THE PROBLEM: All the records that follow need to be reproduced exactly. Omit the images.

-------- DATA FOR PROCESSING

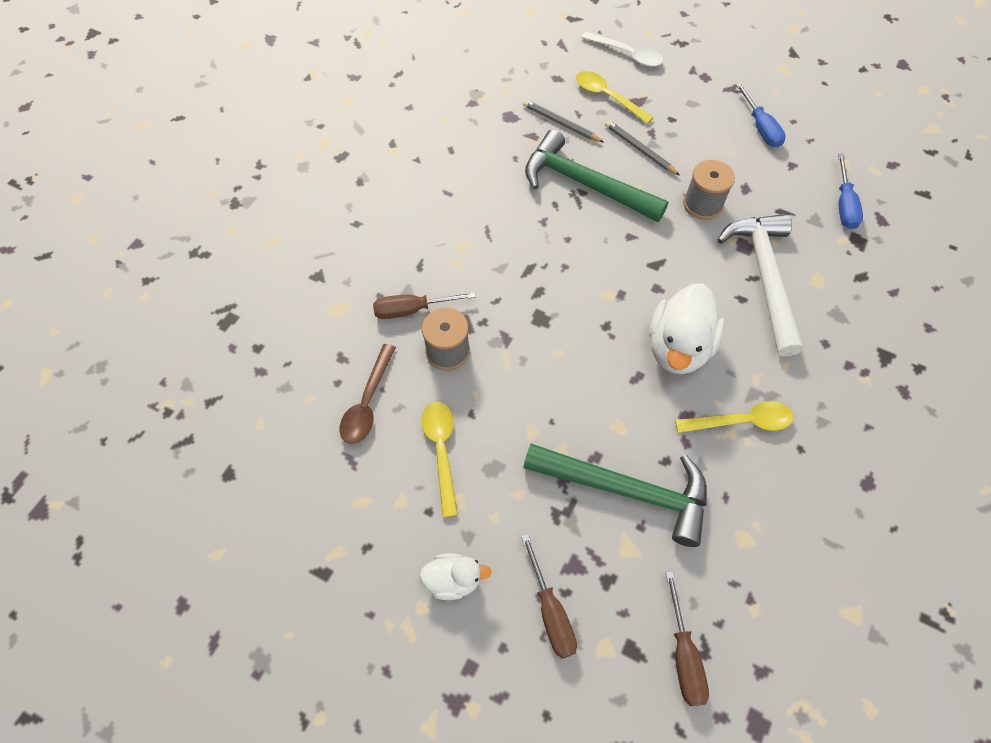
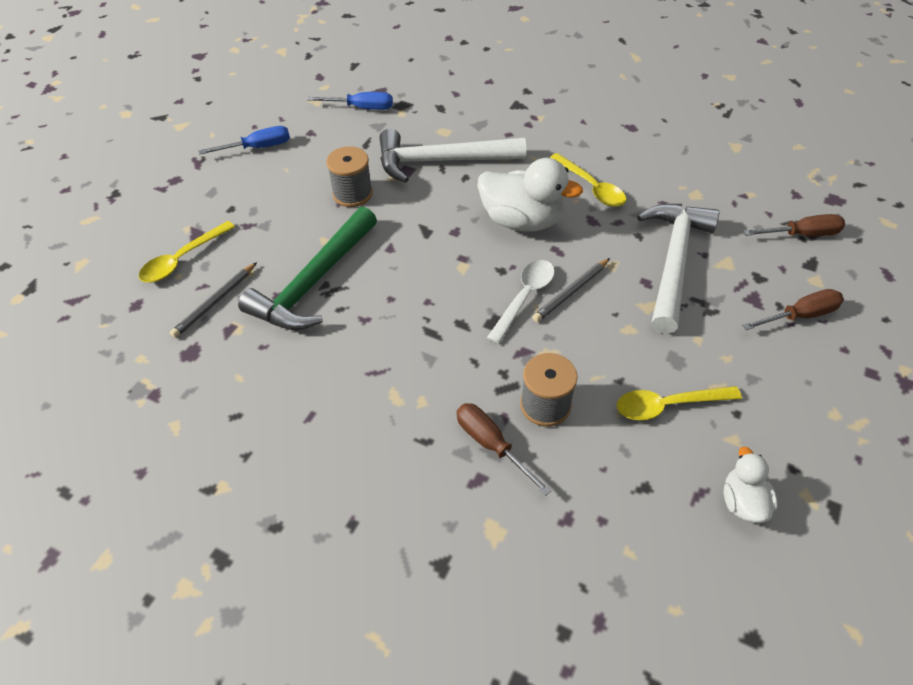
camera: 90 degrees left, 10 degrees down
(367, 403) = (624, 483): brown spoon -> none
(412, 310) = (491, 444): brown screwdriver -> brown screwdriver turned 150 degrees clockwise
(453, 580) = (799, 389): white duck -> white duck (742, 502)
(626, 490) = (673, 262): green hammer -> white hammer
(627, 54) = (117, 239): white spoon -> white spoon (524, 297)
(639, 149) = (270, 235): grey pencil -> grey pencil (571, 292)
(741, 421) = (591, 187): yellow spoon -> yellow spoon turned 150 degrees clockwise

----------------

YOUR SOLUTION:
camera: 90 degrees left, 10 degrees down
(367, 403) = (624, 483): brown spoon -> none
(412, 310) = (491, 444): brown screwdriver -> brown screwdriver turned 150 degrees clockwise
(453, 580) = (799, 389): white duck -> white duck (742, 502)
(626, 490) = (673, 262): green hammer -> white hammer
(627, 54) = (117, 239): white spoon -> white spoon (524, 297)
(639, 149) = (270, 235): grey pencil -> grey pencil (571, 292)
(741, 421) = (591, 187): yellow spoon -> yellow spoon turned 150 degrees clockwise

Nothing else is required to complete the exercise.